Extracted data entries:
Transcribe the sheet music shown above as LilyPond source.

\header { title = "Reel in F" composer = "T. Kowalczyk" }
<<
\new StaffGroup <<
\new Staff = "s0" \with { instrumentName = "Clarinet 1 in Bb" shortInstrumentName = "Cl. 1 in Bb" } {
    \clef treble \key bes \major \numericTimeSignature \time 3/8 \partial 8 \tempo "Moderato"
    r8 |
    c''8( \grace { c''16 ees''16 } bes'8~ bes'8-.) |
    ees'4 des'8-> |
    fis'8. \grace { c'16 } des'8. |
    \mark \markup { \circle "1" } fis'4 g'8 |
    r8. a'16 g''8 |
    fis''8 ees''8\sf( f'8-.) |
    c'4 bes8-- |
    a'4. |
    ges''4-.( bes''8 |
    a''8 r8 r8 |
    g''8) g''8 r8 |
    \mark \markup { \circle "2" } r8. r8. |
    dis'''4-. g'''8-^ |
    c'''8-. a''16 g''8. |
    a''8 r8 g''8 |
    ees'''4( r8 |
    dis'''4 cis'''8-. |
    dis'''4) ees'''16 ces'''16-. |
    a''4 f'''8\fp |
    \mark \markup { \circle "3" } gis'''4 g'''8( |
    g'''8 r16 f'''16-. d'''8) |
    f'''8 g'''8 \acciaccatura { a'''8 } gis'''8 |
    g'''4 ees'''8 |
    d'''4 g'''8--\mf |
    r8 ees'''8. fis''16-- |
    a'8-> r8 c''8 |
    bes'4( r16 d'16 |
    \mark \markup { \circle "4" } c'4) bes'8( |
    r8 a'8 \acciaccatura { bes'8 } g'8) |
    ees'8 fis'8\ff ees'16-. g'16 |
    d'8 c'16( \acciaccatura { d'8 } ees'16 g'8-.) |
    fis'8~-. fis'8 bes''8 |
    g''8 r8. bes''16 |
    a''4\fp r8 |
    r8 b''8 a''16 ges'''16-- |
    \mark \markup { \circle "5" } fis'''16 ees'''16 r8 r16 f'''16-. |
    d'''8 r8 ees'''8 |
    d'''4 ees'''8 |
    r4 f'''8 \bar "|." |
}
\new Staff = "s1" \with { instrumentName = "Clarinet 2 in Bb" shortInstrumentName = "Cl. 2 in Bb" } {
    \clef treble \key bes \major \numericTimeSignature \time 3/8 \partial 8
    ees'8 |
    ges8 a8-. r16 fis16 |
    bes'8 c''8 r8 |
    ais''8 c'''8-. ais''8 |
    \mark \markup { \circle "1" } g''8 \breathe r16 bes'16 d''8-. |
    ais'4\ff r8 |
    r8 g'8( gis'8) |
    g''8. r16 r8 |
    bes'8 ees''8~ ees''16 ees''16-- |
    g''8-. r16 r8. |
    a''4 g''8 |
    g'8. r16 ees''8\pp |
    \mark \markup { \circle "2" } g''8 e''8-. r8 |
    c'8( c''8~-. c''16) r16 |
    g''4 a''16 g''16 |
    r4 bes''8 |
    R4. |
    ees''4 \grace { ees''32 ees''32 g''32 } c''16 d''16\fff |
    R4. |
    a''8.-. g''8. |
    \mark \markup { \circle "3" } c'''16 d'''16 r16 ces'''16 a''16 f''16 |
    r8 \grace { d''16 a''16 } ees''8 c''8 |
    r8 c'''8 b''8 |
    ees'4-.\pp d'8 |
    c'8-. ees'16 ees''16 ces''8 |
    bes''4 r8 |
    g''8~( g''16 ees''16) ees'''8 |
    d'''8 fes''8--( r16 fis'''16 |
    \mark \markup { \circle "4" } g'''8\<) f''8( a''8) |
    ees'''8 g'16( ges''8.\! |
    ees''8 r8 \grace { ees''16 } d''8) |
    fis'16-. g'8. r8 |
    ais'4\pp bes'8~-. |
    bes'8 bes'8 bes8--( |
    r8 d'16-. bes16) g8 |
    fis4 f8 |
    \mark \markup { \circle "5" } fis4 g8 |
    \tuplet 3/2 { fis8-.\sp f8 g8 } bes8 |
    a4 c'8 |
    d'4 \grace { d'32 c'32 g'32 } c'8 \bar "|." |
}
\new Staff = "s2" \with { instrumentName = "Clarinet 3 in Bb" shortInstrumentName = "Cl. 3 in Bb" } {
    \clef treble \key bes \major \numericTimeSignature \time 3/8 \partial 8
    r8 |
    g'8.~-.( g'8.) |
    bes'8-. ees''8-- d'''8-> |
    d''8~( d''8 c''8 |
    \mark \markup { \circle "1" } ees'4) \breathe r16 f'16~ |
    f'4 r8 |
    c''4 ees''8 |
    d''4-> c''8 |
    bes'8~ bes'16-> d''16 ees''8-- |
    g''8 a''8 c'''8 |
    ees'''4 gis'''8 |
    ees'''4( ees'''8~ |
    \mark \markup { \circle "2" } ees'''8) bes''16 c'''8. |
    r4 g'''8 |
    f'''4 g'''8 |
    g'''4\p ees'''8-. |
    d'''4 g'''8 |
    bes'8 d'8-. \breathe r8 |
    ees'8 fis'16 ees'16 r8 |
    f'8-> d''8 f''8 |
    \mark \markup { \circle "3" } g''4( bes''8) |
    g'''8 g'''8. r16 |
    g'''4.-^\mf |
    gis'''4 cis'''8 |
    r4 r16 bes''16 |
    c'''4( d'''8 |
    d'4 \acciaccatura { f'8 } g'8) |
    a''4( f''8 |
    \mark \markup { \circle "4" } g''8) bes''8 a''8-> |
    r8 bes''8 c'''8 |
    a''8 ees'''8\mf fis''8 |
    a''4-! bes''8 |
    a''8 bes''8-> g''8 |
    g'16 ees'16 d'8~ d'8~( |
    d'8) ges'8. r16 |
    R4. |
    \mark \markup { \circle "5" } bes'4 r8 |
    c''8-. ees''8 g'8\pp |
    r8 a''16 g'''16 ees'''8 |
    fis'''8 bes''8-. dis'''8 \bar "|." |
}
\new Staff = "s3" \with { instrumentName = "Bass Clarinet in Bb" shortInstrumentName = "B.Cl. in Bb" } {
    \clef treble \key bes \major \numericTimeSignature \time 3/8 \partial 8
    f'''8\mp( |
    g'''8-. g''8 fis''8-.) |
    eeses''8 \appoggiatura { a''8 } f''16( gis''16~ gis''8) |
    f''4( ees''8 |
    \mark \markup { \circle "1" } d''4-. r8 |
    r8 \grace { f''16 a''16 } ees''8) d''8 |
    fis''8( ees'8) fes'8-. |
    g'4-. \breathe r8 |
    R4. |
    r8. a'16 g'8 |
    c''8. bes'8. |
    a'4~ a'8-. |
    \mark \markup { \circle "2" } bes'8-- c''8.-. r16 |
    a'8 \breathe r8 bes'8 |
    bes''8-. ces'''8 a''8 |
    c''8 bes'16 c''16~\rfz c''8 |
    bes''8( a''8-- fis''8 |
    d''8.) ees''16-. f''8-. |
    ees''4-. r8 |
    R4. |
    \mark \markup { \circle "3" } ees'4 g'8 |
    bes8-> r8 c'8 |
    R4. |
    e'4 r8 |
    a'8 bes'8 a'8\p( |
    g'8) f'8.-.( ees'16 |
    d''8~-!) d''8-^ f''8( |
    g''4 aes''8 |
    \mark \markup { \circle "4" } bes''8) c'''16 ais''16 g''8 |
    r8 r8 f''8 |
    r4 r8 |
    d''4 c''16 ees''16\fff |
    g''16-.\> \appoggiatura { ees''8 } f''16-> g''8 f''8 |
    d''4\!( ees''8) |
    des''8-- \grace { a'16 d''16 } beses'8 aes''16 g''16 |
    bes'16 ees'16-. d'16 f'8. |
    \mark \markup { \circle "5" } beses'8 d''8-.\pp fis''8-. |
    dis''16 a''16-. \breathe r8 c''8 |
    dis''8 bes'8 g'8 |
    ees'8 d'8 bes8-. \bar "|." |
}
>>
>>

WHAT YOU WILL DO: Which lines of the data contain the string "grace"? List each of them, treating uppercase and lowercase as different.

RIGHT ANSWER:
    c''8( \grace { c''16 ees''16 } bes'8~ bes'8-.) |
    fis'8. \grace { c'16 } des'8. |
    ees''4 \grace { ees''32 ees''32 g''32 } c''16 d''16\fff |
    r8 \grace { d''16 a''16 } ees''8 c''8 |
    ees''8 r8 \grace { ees''16 } d''8) |
    d'4 \grace { d'32 c'32 g'32 } c'8 \bar "|." |
    r8 \grace { f''16 a''16 } ees''8) d''8 |
    des''8-- \grace { a'16 d''16 } beses'8 aes''16 g''16 |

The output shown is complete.